TASK OBJECTIVE:
In the records below, tally the lines that contain the word "none" and give only that number.

DATA:
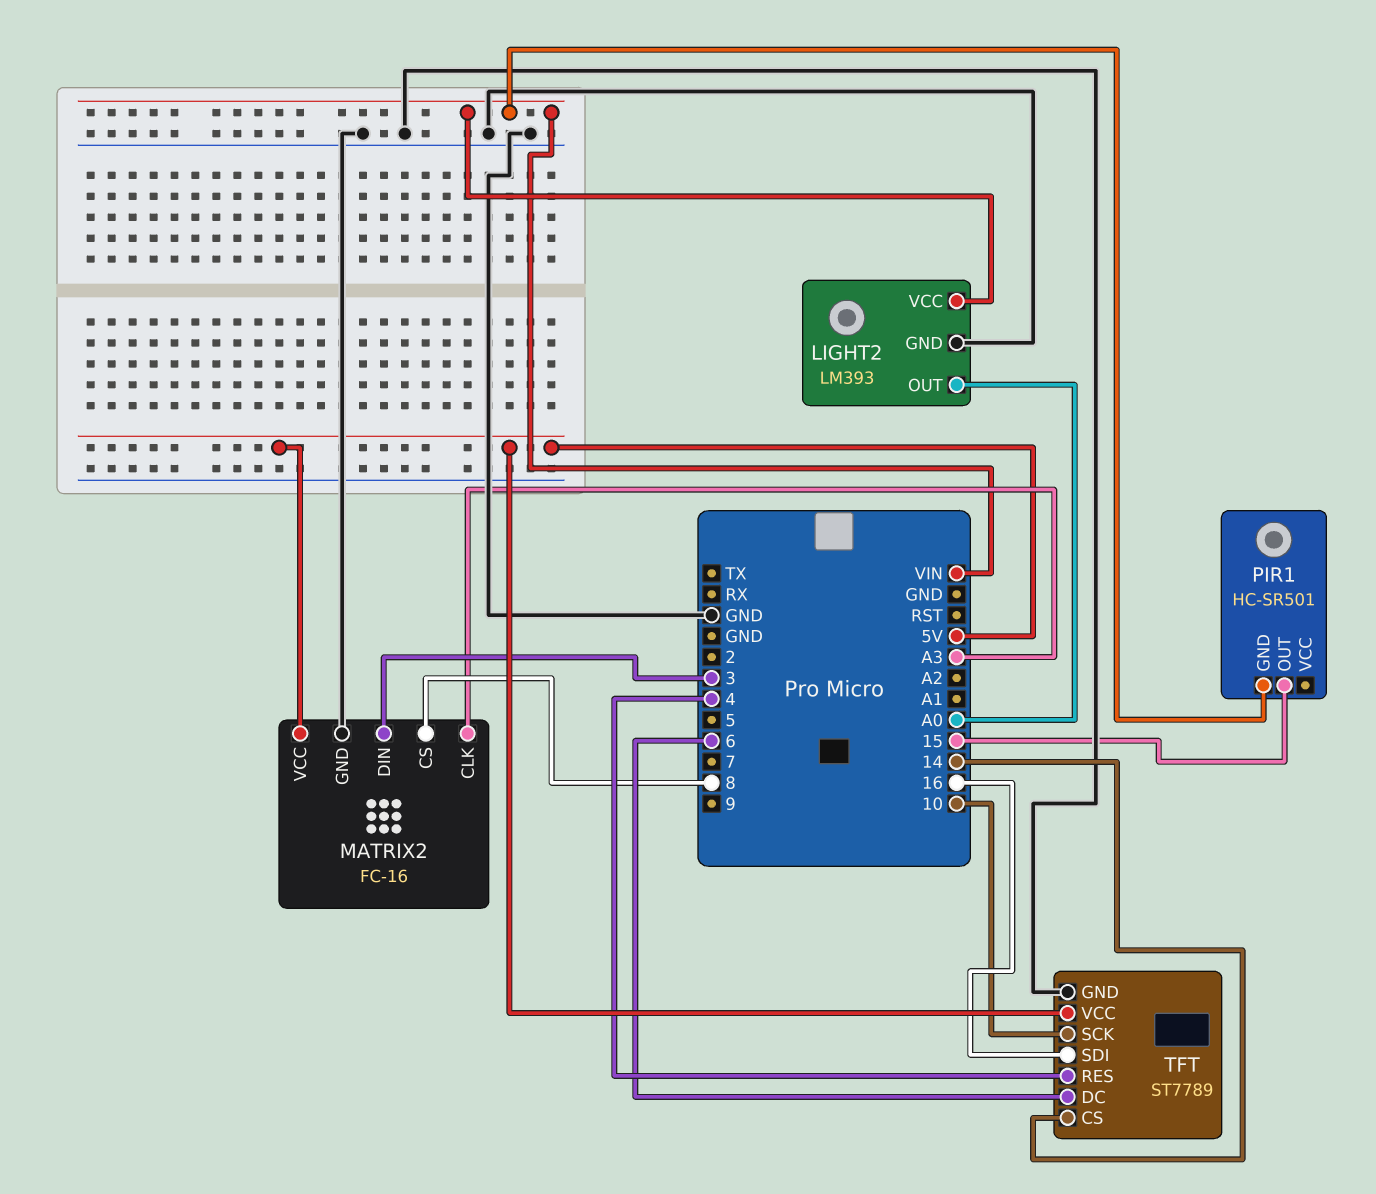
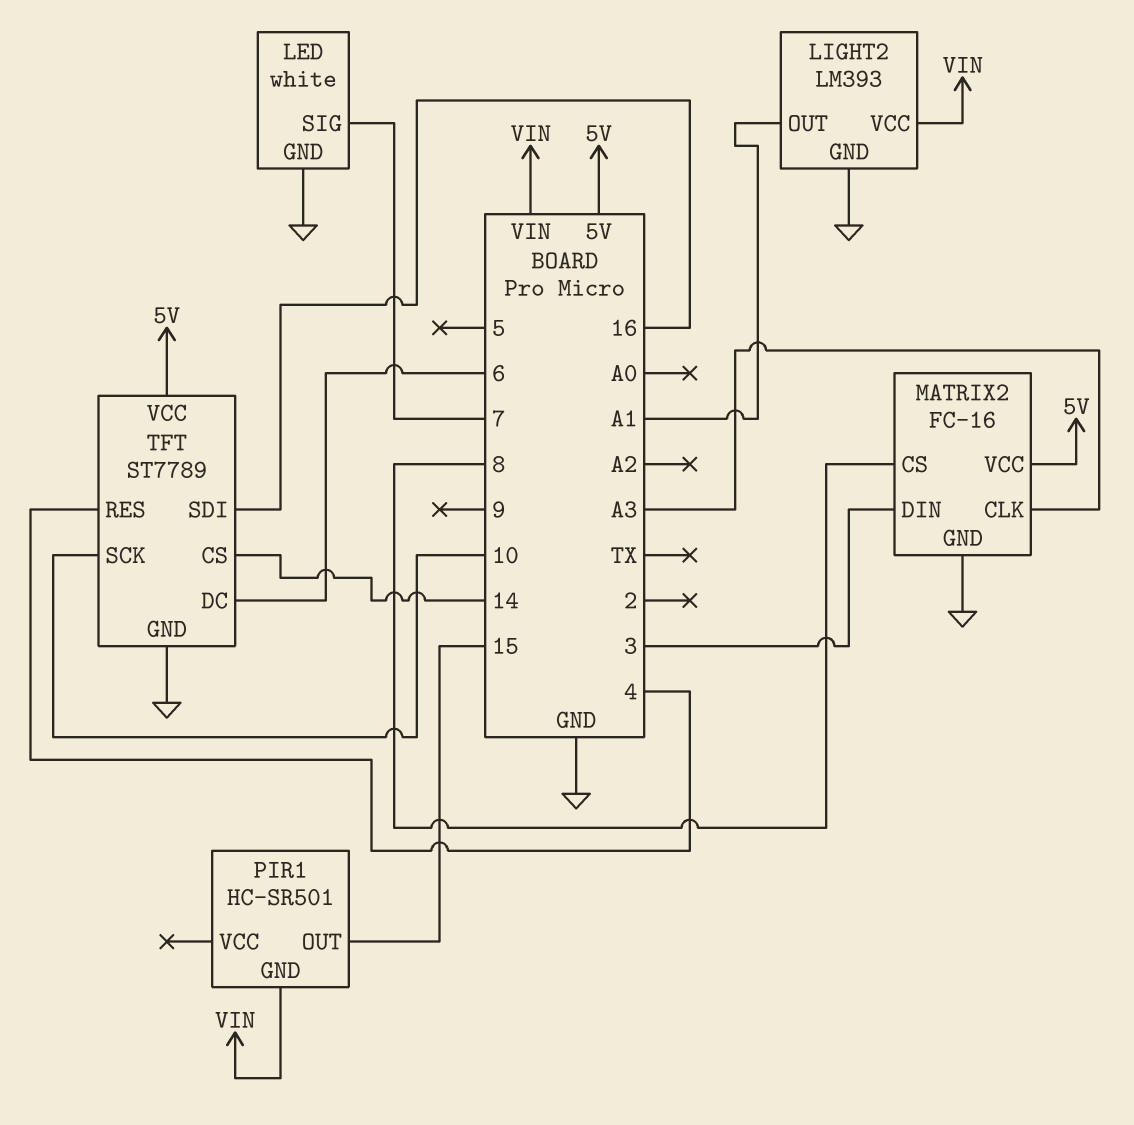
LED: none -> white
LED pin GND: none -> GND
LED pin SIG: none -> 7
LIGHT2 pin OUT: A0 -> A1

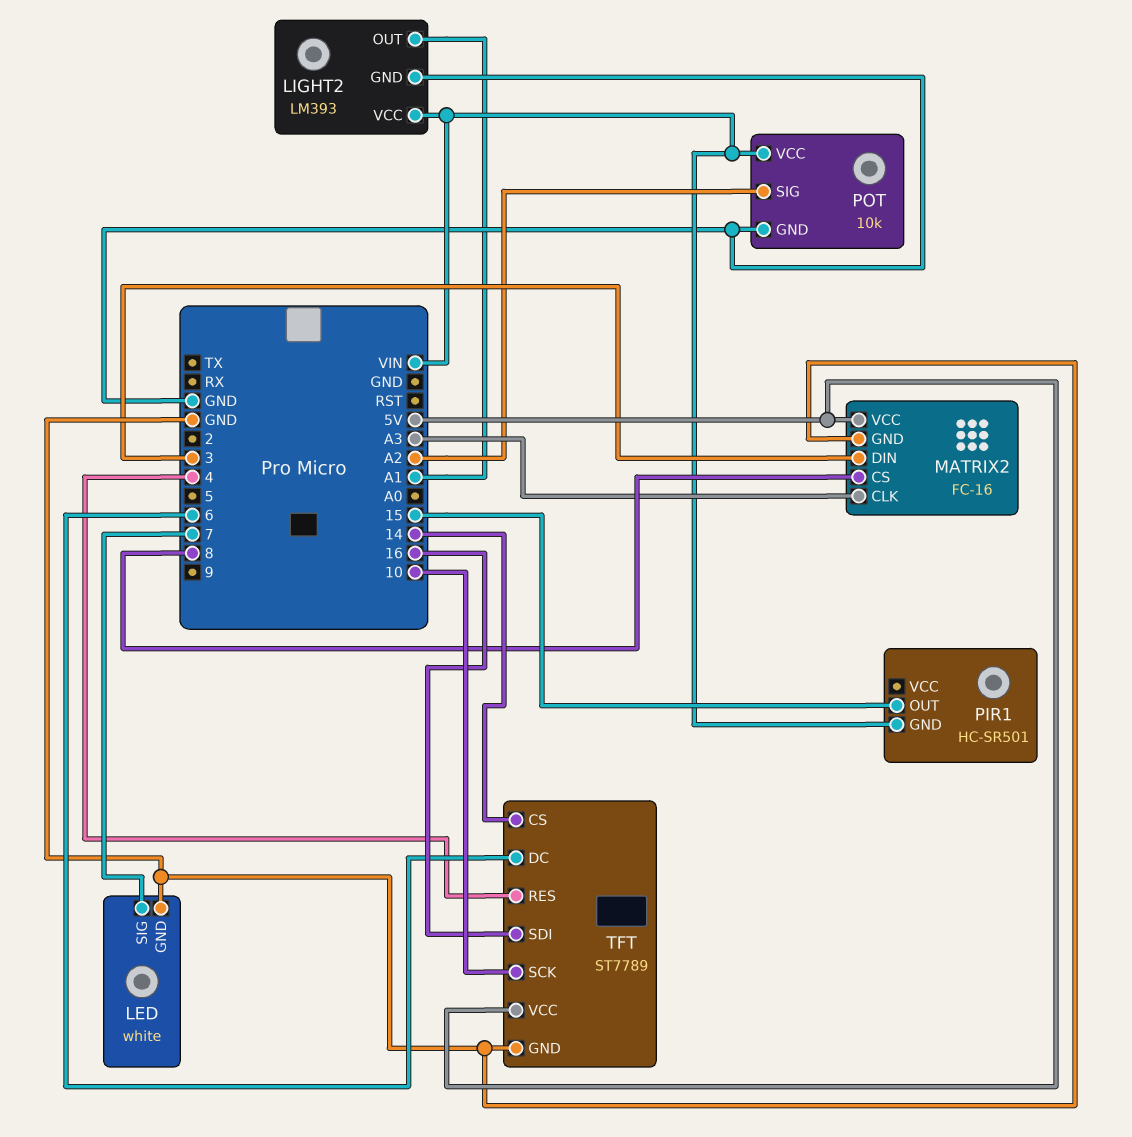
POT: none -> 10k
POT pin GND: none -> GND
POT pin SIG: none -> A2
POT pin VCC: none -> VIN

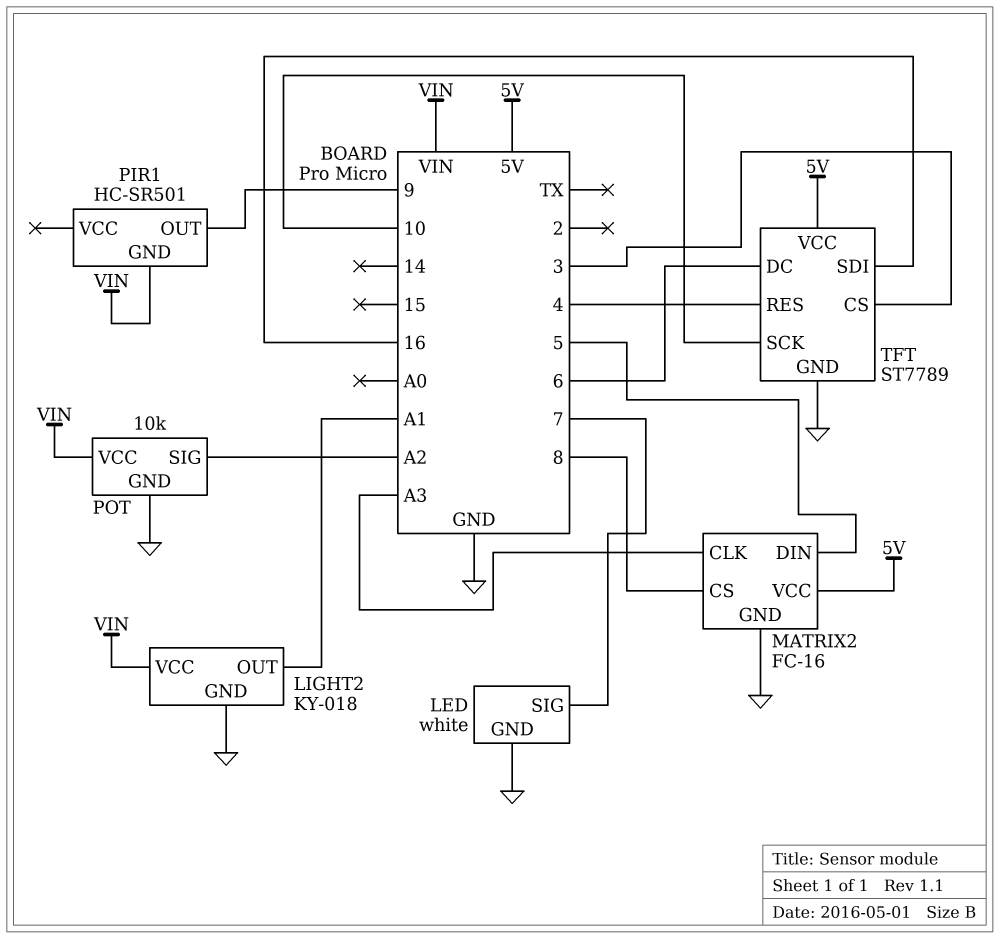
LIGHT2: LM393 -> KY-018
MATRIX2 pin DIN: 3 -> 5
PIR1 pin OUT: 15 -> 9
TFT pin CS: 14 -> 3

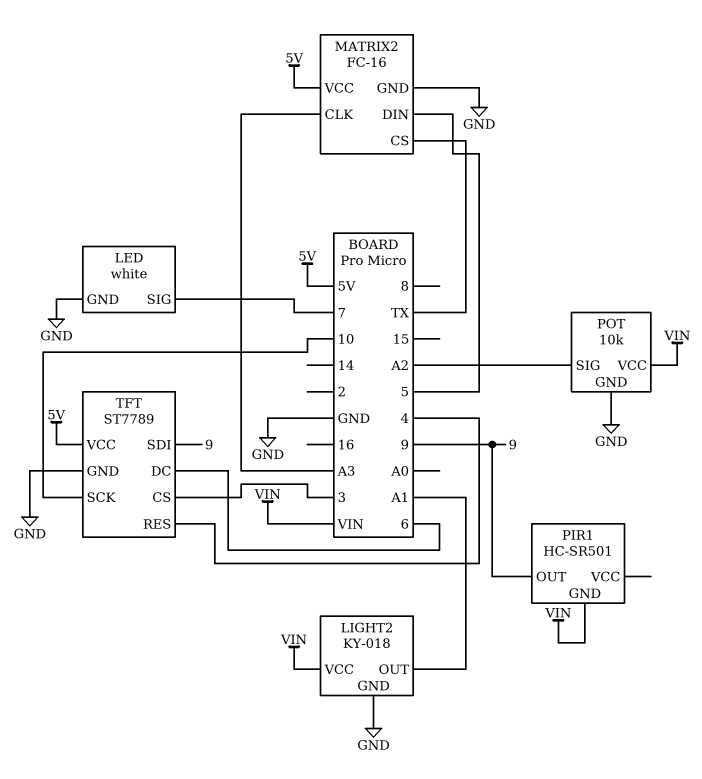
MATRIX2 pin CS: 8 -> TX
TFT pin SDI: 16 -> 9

---

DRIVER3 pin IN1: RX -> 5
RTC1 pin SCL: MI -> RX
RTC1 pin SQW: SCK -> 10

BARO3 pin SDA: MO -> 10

OUTPUT:
7